Dataset records —
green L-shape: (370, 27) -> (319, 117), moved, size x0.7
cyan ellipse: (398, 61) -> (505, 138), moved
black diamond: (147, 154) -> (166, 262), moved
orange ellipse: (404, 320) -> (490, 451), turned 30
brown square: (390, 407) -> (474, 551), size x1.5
...
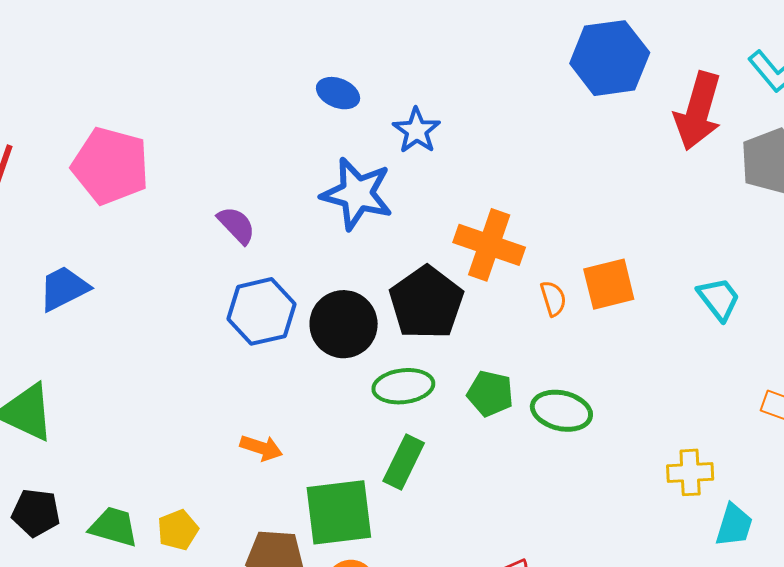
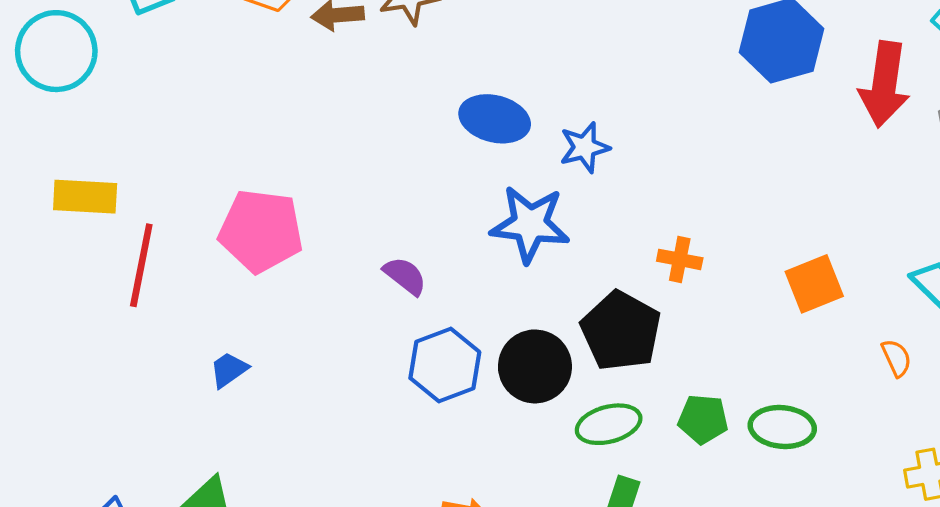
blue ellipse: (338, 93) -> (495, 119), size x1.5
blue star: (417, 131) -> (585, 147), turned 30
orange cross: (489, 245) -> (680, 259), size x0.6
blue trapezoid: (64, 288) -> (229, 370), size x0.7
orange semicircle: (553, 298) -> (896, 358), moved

What is expected —
Where does the word "turned" occur in the data? Copy every line that has it.

Solution to this problem —
orange ellipse: (404, 320) -> (490, 451), turned 30
blue star: (417, 131) -> (585, 147), turned 30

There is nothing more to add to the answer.